*** Data for review ***
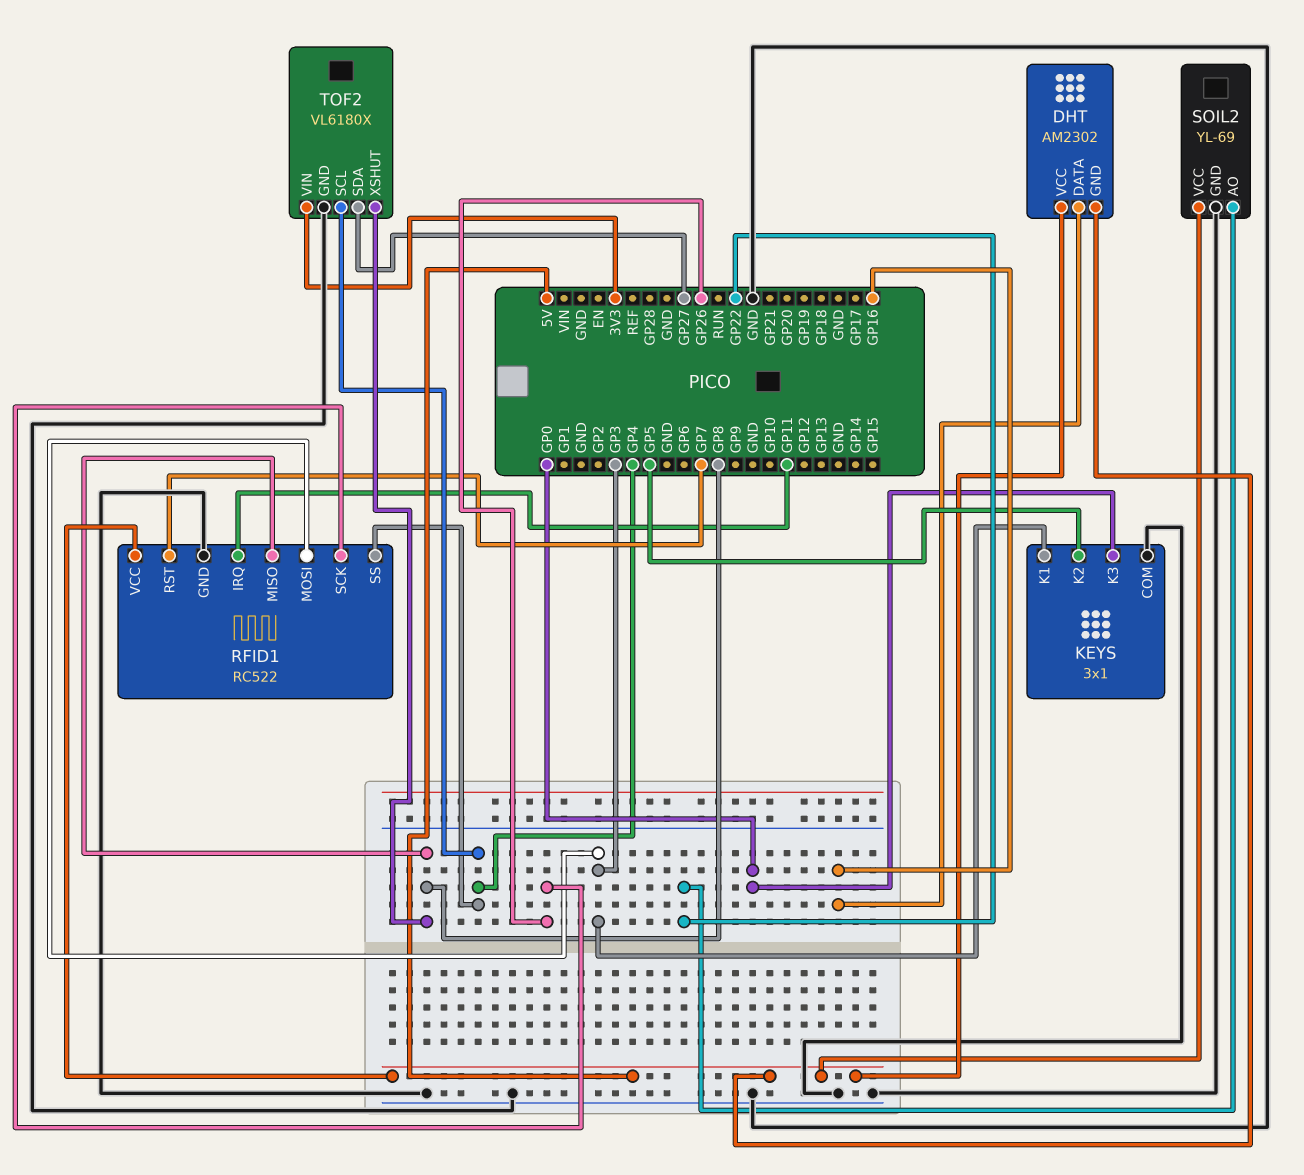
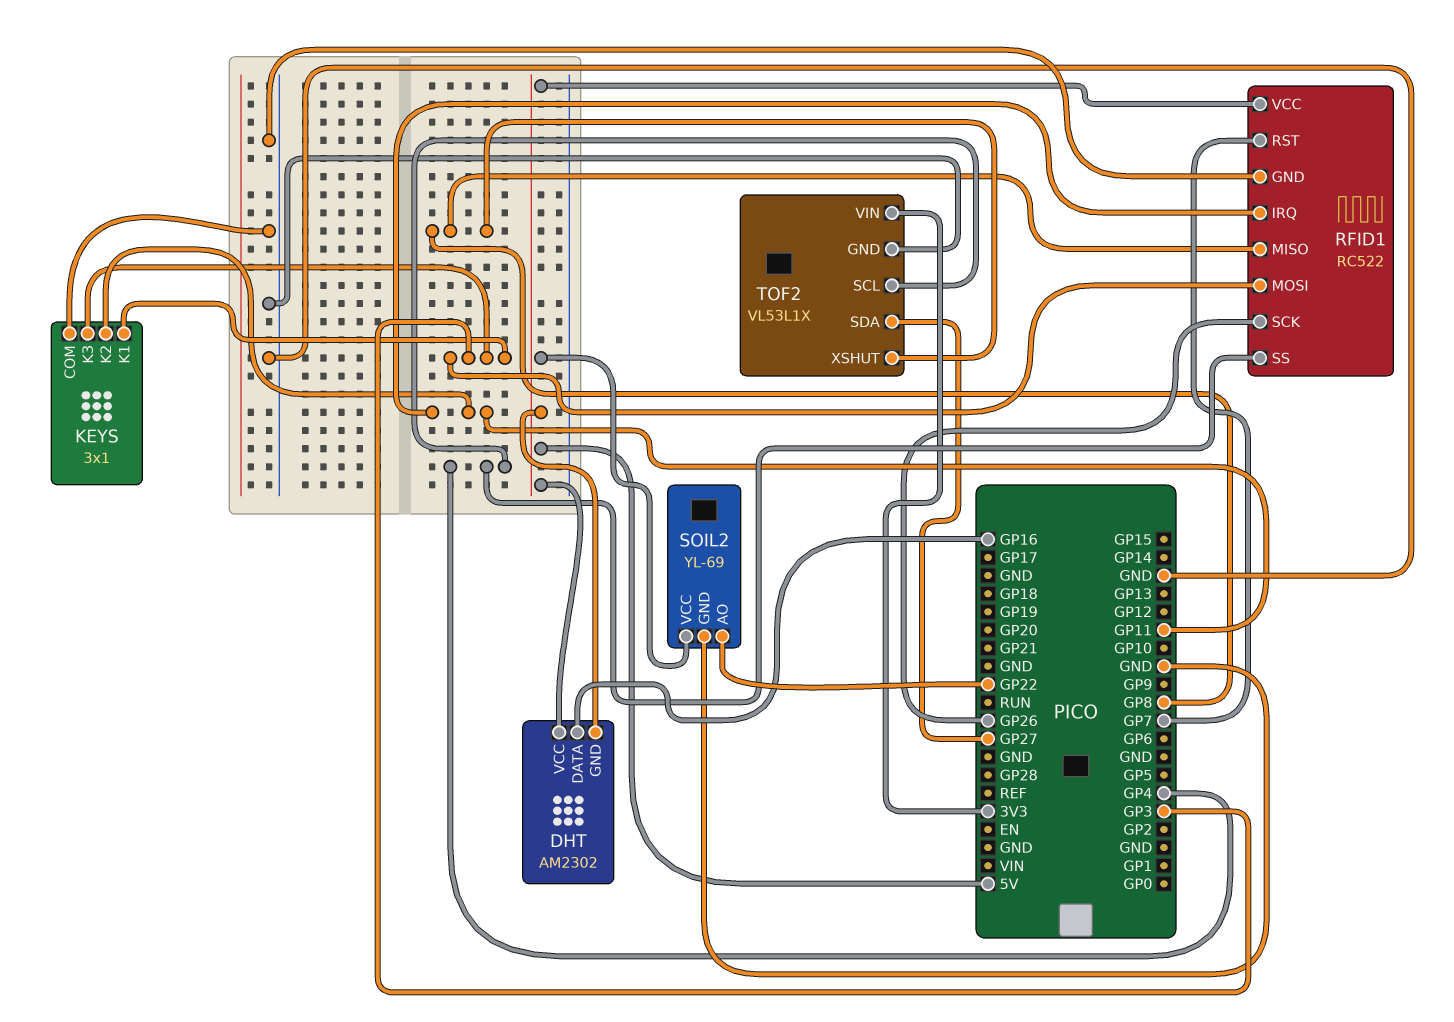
KEYS pin K2: GP5 -> GP11
KEYS pin K3: GP0 -> GP3
TOF2: VL6180X -> VL53L1X

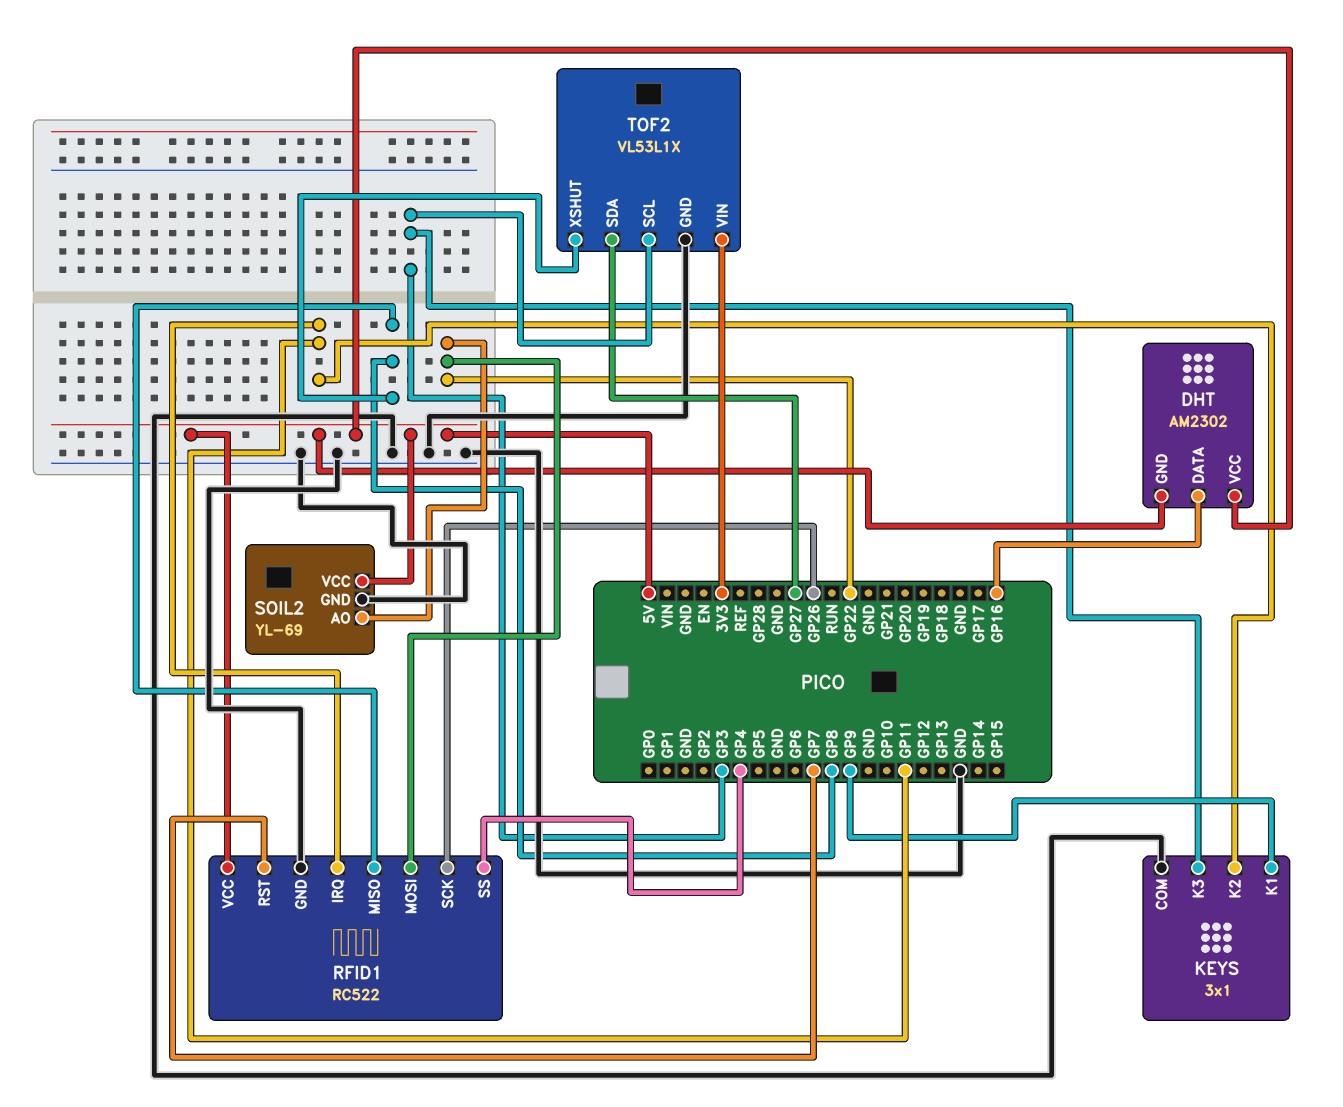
KEYS pin K1: GP3 -> GP9
RFID1 pin MOSI: GP3 -> GP22
TOF2 pin SCL: GP4 -> GP3

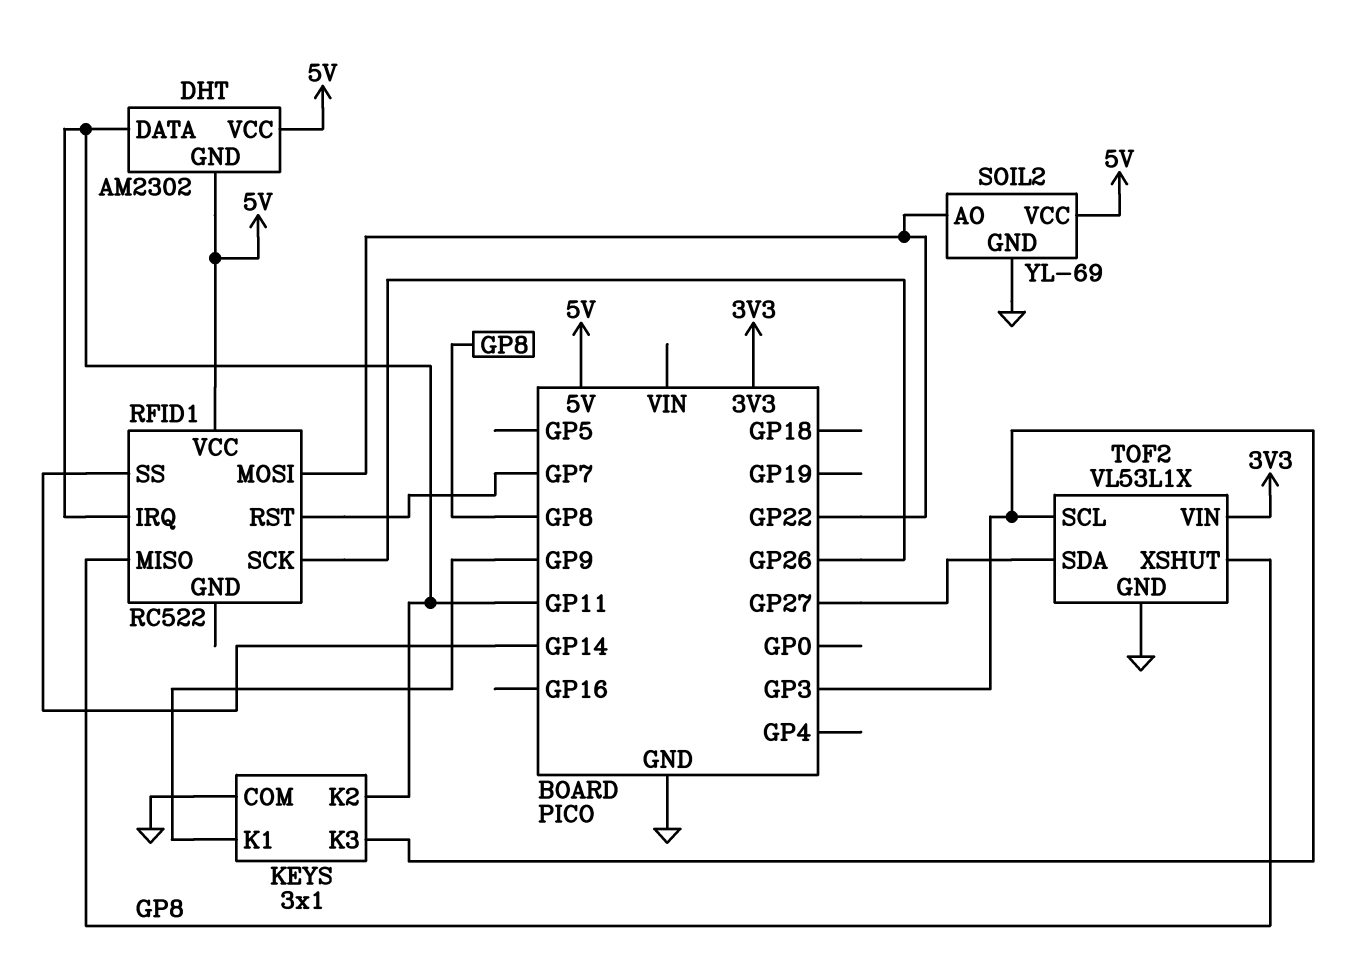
DHT pin DATA: GP16 -> GP11
RFID1 pin GND: GND -> none
RFID1 pin SS: GP4 -> GP14

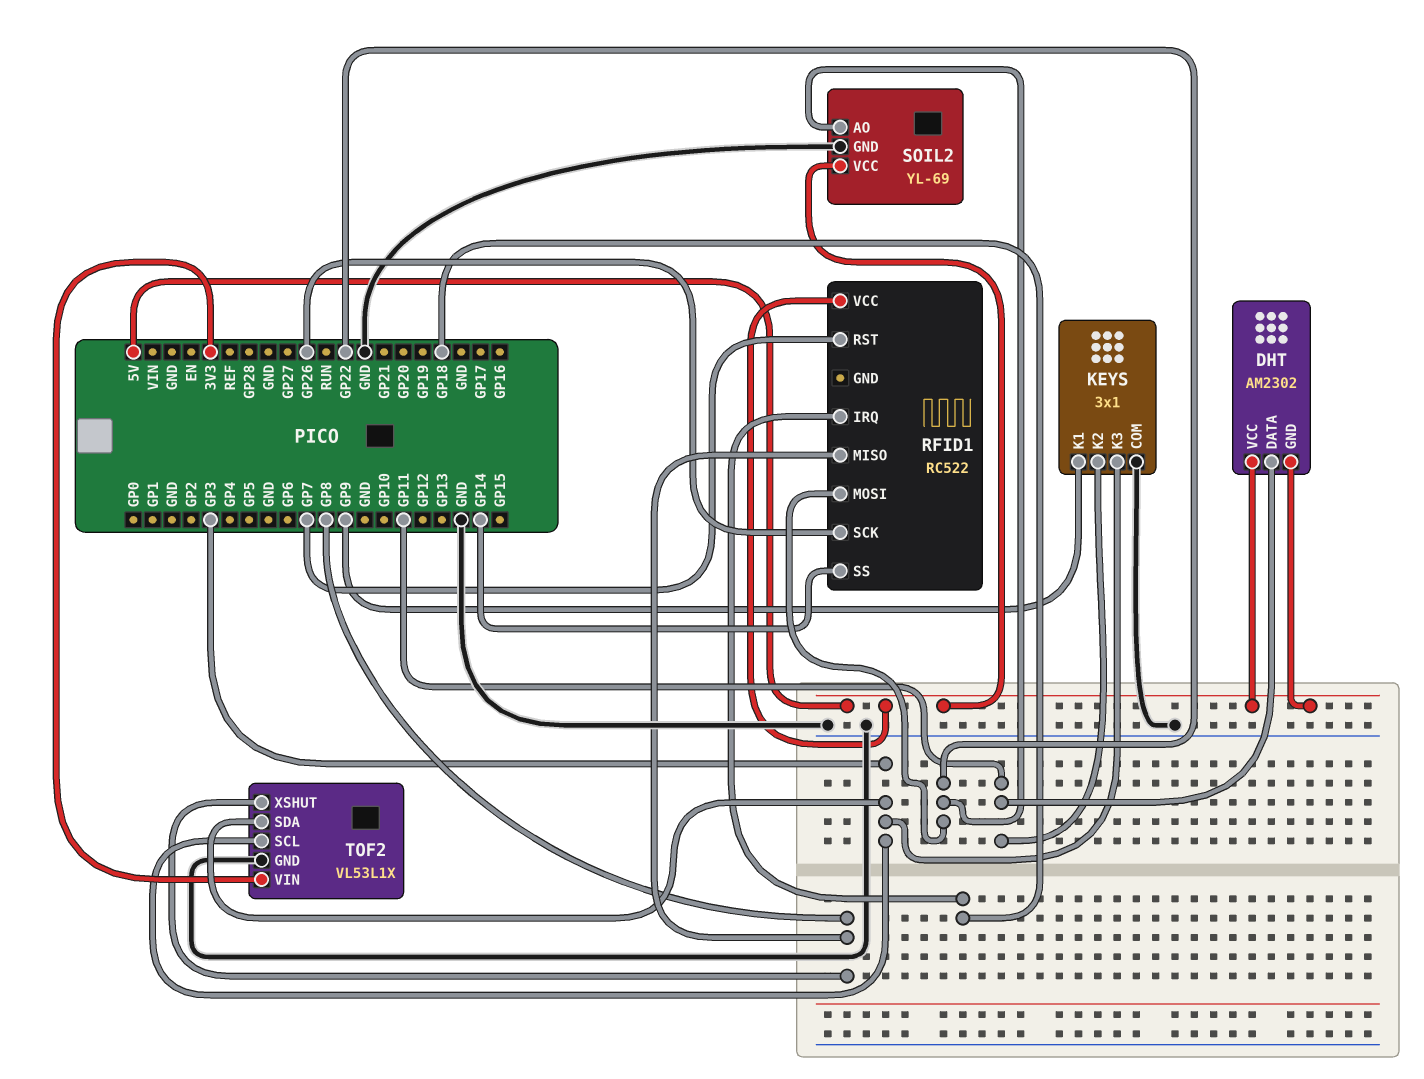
RFID1 pin IRQ: GP11 -> GP18
TOF2 pin SDA: GP27 -> GP3

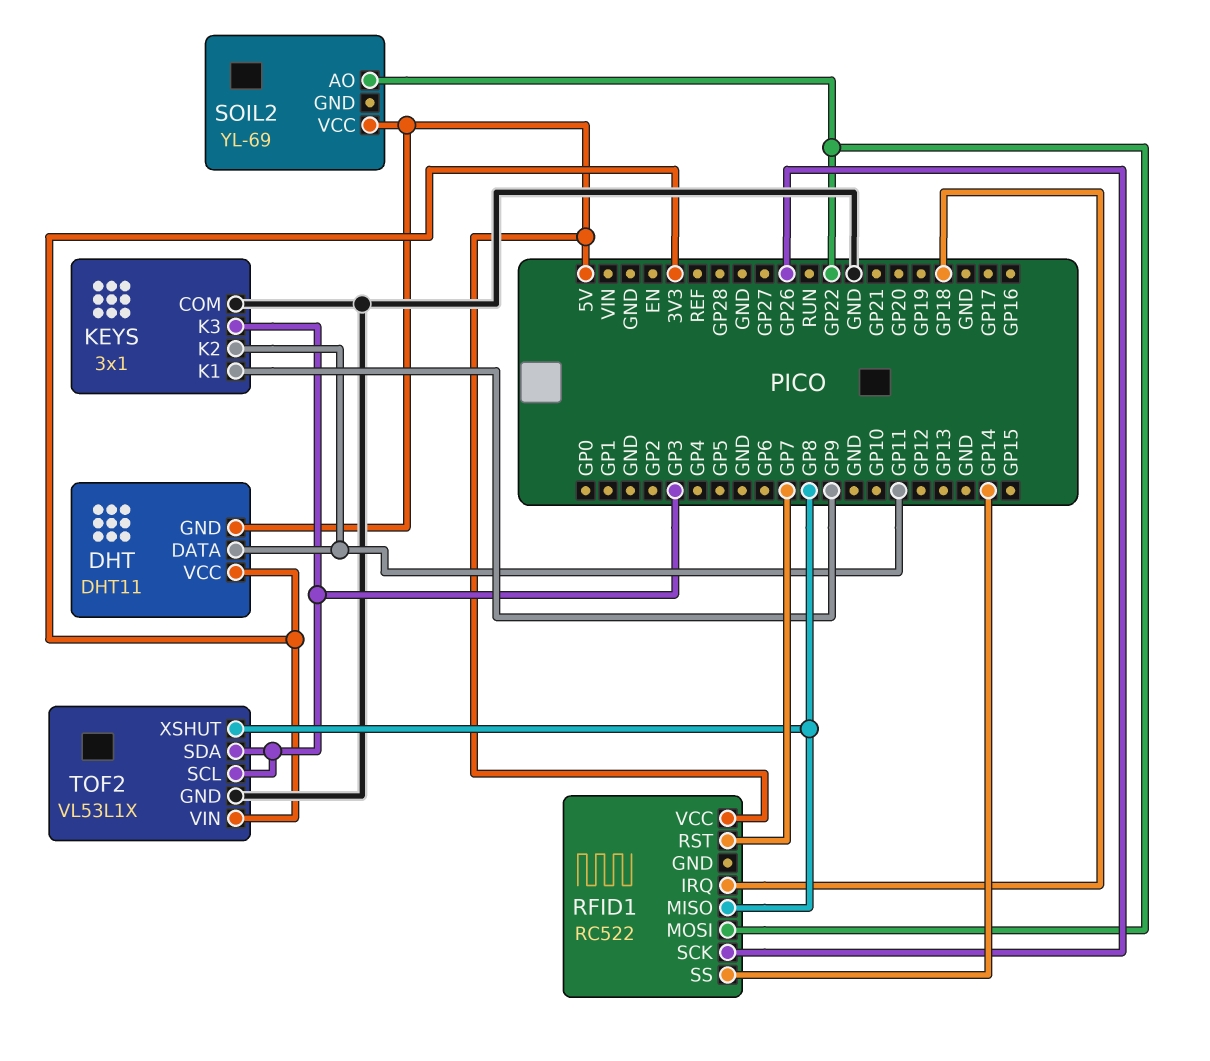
DHT: AM2302 -> DHT11
DHT pin VCC: 5V -> 3V3
SOIL2 pin GND: GND -> none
***
Task requirements:
For this exercise, write the listing out again exactly, excluding all images.

Exercise answer:
KEYS pin K2: GP5 -> GP11
KEYS pin K3: GP0 -> GP3
TOF2: VL6180X -> VL53L1X

KEYS pin K1: GP3 -> GP9
RFID1 pin MOSI: GP3 -> GP22
TOF2 pin SCL: GP4 -> GP3

DHT pin DATA: GP16 -> GP11
RFID1 pin GND: GND -> none
RFID1 pin SS: GP4 -> GP14

RFID1 pin IRQ: GP11 -> GP18
TOF2 pin SDA: GP27 -> GP3

DHT: AM2302 -> DHT11
DHT pin VCC: 5V -> 3V3
SOIL2 pin GND: GND -> none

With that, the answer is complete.